TASK TO COMPLETE
Here are the records. Write out exactly the lines between the one holding "orange star: (551, 712) -> (489, 435), moved" and the one holding "yellow triangle: (102, 178)", inclusive.

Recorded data
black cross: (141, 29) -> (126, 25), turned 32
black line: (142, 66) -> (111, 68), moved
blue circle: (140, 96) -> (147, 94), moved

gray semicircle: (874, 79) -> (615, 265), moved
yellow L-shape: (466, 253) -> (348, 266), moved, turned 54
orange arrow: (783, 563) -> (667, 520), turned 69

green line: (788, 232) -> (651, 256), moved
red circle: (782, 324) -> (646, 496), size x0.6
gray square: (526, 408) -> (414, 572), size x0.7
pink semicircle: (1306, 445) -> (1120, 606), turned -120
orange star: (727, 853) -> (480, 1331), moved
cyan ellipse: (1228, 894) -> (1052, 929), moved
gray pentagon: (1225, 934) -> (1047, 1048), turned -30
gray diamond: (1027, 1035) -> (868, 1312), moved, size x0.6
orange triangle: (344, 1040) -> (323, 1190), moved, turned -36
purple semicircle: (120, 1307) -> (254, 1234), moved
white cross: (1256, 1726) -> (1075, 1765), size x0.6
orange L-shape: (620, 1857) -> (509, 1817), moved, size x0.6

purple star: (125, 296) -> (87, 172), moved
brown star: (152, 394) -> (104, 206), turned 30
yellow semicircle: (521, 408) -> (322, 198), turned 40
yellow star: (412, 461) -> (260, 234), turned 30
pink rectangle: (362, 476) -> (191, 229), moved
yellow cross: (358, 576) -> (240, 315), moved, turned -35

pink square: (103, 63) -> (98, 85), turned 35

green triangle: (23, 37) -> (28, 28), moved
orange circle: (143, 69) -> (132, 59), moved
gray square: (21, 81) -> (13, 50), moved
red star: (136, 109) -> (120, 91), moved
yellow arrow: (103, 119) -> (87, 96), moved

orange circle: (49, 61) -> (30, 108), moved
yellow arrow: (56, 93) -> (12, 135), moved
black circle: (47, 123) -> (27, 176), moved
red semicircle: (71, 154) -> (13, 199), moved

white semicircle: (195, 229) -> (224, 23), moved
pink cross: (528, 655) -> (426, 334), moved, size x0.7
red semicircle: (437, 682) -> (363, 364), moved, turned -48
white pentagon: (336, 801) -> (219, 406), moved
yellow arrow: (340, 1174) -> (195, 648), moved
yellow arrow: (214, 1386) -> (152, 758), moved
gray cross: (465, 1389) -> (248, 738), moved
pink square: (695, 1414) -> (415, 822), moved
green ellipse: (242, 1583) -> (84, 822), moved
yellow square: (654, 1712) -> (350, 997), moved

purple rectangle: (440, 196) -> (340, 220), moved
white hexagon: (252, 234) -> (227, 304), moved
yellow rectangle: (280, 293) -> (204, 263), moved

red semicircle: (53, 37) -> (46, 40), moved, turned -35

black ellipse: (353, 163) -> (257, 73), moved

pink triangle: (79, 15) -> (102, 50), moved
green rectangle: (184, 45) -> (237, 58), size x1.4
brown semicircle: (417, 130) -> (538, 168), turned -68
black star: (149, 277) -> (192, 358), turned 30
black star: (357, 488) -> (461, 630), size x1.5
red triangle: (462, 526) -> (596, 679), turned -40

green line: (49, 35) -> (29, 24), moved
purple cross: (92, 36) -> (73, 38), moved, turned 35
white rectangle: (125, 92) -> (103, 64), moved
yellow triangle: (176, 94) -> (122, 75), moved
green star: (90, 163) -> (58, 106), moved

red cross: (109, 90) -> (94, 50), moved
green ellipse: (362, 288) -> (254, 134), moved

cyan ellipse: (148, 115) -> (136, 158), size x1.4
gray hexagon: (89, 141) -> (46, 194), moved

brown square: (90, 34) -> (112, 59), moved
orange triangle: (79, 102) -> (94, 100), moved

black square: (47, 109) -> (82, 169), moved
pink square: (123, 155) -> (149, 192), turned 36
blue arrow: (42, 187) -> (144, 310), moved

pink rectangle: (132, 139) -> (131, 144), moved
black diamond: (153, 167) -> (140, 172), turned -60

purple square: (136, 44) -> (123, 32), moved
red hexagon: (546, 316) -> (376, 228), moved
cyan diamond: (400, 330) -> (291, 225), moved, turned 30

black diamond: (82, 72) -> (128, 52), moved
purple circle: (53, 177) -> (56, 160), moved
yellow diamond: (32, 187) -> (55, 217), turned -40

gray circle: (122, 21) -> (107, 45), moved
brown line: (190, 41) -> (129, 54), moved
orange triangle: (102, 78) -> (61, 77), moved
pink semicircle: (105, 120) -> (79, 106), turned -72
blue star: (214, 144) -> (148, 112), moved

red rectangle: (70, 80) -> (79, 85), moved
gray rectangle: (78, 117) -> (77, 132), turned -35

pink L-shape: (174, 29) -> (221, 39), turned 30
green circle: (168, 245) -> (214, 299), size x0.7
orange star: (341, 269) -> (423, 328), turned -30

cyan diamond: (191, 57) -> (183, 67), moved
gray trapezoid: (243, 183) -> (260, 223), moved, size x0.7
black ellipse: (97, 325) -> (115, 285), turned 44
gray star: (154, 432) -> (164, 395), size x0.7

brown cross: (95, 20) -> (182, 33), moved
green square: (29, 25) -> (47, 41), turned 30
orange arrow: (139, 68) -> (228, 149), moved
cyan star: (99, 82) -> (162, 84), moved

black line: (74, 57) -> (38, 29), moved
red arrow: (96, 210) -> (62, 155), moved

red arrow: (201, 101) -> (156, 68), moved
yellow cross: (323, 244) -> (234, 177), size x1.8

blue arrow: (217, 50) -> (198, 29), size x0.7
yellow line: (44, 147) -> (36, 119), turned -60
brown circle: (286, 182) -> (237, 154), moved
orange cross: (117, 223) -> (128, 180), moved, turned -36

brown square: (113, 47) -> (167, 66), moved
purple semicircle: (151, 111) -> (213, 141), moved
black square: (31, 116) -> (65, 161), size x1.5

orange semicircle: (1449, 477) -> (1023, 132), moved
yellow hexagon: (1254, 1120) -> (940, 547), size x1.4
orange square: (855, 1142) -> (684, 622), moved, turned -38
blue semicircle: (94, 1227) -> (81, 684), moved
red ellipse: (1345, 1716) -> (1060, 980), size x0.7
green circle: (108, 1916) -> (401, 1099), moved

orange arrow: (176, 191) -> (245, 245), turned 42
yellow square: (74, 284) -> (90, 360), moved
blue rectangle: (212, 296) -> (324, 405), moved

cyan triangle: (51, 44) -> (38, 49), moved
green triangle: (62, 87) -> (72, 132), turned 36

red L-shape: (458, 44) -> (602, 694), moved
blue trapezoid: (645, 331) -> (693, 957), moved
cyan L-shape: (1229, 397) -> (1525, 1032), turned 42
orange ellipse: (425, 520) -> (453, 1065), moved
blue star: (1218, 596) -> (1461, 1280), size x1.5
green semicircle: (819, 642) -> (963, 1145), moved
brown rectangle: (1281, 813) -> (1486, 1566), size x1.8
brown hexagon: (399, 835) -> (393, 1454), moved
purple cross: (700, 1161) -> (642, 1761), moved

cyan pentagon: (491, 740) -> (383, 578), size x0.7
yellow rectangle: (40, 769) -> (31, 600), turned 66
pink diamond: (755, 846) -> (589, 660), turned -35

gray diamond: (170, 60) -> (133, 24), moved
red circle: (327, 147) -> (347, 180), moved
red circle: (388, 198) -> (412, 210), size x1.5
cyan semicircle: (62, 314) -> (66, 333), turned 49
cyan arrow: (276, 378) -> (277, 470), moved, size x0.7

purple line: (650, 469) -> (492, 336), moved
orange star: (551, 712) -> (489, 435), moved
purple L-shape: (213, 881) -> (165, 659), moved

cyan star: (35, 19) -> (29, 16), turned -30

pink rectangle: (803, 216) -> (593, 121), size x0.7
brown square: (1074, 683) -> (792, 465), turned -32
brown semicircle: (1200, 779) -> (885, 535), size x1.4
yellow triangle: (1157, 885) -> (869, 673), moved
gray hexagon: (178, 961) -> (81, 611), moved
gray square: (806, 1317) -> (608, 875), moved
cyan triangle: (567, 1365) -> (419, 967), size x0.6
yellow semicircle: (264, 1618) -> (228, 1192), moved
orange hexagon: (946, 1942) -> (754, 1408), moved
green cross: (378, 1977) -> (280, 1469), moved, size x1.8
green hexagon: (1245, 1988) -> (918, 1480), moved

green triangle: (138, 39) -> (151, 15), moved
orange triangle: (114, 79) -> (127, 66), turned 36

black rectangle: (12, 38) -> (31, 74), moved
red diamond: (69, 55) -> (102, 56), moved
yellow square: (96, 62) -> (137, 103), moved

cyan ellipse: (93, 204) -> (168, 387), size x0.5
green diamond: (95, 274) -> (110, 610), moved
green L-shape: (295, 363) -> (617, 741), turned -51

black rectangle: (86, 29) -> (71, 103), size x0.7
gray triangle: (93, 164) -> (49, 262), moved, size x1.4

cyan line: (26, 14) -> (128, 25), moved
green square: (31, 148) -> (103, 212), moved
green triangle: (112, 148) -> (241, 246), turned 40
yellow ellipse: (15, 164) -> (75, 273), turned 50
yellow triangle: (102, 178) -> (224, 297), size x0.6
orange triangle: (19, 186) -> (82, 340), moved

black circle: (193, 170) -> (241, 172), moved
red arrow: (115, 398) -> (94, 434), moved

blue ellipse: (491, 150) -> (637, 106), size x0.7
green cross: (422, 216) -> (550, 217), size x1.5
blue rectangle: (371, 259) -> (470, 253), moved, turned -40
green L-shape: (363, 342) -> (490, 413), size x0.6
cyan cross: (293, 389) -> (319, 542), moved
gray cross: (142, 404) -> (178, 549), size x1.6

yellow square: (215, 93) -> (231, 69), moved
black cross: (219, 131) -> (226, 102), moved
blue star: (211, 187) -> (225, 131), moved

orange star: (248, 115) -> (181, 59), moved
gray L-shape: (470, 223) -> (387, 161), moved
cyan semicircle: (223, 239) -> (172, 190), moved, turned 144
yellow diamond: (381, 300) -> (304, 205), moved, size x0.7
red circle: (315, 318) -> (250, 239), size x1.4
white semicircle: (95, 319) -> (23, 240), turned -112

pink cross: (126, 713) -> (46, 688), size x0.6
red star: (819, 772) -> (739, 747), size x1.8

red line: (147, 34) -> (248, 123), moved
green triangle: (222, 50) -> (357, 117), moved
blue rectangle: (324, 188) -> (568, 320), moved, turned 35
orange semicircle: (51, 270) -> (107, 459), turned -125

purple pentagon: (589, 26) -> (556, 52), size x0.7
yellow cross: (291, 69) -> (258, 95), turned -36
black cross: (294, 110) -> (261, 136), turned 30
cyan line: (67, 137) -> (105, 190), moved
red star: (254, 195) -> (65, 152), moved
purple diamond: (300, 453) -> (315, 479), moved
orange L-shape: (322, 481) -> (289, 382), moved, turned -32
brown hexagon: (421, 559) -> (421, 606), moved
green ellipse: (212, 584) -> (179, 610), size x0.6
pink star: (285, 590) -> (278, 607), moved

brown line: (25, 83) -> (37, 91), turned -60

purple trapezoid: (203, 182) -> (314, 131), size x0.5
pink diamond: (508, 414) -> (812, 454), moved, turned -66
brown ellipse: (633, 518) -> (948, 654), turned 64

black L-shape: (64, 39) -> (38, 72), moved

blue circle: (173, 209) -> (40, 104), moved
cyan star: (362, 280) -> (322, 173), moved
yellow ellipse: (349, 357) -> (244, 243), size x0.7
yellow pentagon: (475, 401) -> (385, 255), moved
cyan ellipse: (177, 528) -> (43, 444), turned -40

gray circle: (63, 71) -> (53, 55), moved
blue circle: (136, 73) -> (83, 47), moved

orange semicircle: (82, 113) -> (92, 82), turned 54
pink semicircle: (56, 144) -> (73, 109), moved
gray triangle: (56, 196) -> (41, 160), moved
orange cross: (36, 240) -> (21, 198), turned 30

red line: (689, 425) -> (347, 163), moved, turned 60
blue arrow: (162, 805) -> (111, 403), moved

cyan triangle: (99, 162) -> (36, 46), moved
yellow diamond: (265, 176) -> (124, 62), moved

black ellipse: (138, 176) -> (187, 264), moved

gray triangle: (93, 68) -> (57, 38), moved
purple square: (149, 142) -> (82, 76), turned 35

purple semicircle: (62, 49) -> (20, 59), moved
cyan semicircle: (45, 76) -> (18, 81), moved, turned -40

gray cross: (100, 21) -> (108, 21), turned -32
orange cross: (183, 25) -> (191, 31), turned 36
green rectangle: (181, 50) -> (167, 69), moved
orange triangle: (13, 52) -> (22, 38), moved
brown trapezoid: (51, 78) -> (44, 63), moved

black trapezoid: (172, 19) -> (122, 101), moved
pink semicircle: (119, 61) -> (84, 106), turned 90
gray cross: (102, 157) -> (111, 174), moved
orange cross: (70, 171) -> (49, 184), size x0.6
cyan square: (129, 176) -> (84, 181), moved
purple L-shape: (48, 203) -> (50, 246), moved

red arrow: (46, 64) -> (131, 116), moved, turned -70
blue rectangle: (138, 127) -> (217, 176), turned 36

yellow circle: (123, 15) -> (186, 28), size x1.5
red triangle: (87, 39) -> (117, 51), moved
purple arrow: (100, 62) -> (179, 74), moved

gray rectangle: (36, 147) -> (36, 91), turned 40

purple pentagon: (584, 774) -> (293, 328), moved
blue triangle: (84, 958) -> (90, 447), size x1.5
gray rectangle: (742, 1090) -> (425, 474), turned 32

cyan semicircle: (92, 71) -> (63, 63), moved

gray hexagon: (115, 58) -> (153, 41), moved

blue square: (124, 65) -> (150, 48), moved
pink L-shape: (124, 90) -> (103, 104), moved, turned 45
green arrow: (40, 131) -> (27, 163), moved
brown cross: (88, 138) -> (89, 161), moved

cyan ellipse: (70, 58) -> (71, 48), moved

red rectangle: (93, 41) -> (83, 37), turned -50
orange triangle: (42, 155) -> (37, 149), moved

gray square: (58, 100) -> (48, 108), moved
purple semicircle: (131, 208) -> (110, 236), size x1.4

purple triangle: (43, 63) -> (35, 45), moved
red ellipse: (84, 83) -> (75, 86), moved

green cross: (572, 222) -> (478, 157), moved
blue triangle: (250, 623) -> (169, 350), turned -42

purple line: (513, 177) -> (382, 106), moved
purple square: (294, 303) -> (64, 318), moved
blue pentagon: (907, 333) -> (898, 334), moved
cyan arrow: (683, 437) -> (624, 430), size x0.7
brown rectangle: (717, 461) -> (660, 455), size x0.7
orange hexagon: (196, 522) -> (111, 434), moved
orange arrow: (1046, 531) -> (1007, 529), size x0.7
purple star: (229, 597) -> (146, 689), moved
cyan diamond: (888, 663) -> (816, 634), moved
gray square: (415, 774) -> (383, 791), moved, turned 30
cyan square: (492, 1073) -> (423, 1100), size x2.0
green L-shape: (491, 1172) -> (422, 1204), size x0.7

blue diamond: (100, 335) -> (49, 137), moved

EXERCISE SOLUTION
orange star: (551, 712) -> (489, 435), moved
purple L-shape: (213, 881) -> (165, 659), moved

cyan star: (35, 19) -> (29, 16), turned -30

pink rectangle: (803, 216) -> (593, 121), size x0.7
brown square: (1074, 683) -> (792, 465), turned -32
brown semicircle: (1200, 779) -> (885, 535), size x1.4
yellow triangle: (1157, 885) -> (869, 673), moved
gray hexagon: (178, 961) -> (81, 611), moved
gray square: (806, 1317) -> (608, 875), moved
cyan triangle: (567, 1365) -> (419, 967), size x0.6
yellow semicircle: (264, 1618) -> (228, 1192), moved
orange hexagon: (946, 1942) -> (754, 1408), moved
green cross: (378, 1977) -> (280, 1469), moved, size x1.8
green hexagon: (1245, 1988) -> (918, 1480), moved

green triangle: (138, 39) -> (151, 15), moved
orange triangle: (114, 79) -> (127, 66), turned 36

black rectangle: (12, 38) -> (31, 74), moved
red diamond: (69, 55) -> (102, 56), moved
yellow square: (96, 62) -> (137, 103), moved

cyan ellipse: (93, 204) -> (168, 387), size x0.5
green diamond: (95, 274) -> (110, 610), moved
green L-shape: (295, 363) -> (617, 741), turned -51

black rectangle: (86, 29) -> (71, 103), size x0.7
gray triangle: (93, 164) -> (49, 262), moved, size x1.4

cyan line: (26, 14) -> (128, 25), moved
green square: (31, 148) -> (103, 212), moved
green triangle: (112, 148) -> (241, 246), turned 40
yellow ellipse: (15, 164) -> (75, 273), turned 50
yellow triangle: (102, 178) -> (224, 297), size x0.6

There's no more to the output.